Recopiez les lignes des enregistrements ci-dessous en remplaçant partout « cyan circle » par « cyan disk », sans rien modifier d'autre. Laissez les images de côté dans votre réponse, s'il vous plaît.
───
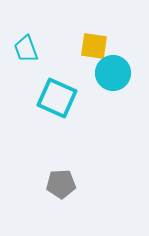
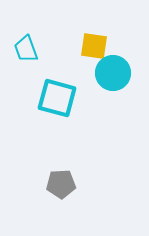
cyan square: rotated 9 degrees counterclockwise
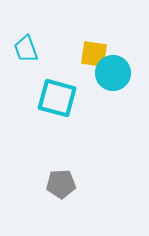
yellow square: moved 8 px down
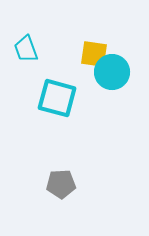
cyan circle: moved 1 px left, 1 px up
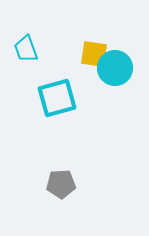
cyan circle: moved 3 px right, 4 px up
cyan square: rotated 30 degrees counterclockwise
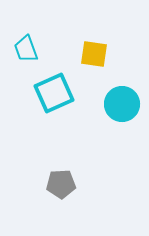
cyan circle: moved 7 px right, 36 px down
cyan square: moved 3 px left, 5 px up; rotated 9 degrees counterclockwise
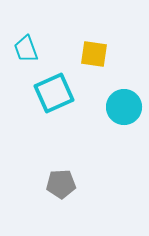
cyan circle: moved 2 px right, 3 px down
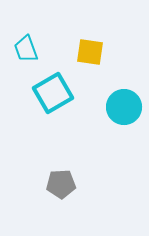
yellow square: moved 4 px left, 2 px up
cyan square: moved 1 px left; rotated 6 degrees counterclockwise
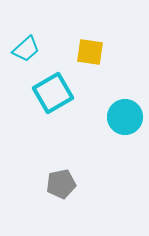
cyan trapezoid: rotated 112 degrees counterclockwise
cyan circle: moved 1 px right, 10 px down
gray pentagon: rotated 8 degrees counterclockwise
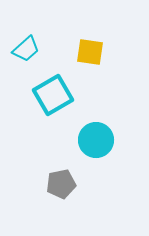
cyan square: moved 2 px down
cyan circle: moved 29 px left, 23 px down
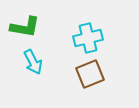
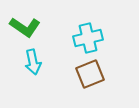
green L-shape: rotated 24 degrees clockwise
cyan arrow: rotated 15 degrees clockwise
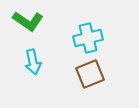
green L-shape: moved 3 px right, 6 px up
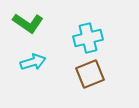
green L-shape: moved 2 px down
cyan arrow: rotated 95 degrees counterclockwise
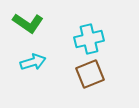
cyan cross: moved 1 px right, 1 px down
───
**RÉSULTAT:**
cyan square: rotated 9 degrees counterclockwise
yellow square: moved 8 px down
cyan disk: moved 1 px left, 1 px up
cyan disk: moved 3 px right, 4 px up
cyan square: rotated 30 degrees counterclockwise
cyan disk: moved 7 px right, 36 px down
cyan square: moved 3 px left, 5 px up; rotated 9 degrees counterclockwise
cyan disk: moved 2 px right, 3 px down
yellow square: moved 4 px left, 2 px up
cyan square: moved 1 px left; rotated 6 degrees counterclockwise
cyan trapezoid: rotated 112 degrees counterclockwise
cyan disk: moved 1 px right, 10 px down
gray pentagon: rotated 8 degrees counterclockwise
cyan square: moved 2 px down
cyan disk: moved 29 px left, 23 px down
green L-shape: rotated 24 degrees clockwise
cyan arrow: rotated 15 degrees clockwise
green L-shape: moved 3 px right, 6 px up
green L-shape: moved 2 px down
cyan arrow: rotated 95 degrees counterclockwise
cyan cross: moved 1 px right, 1 px down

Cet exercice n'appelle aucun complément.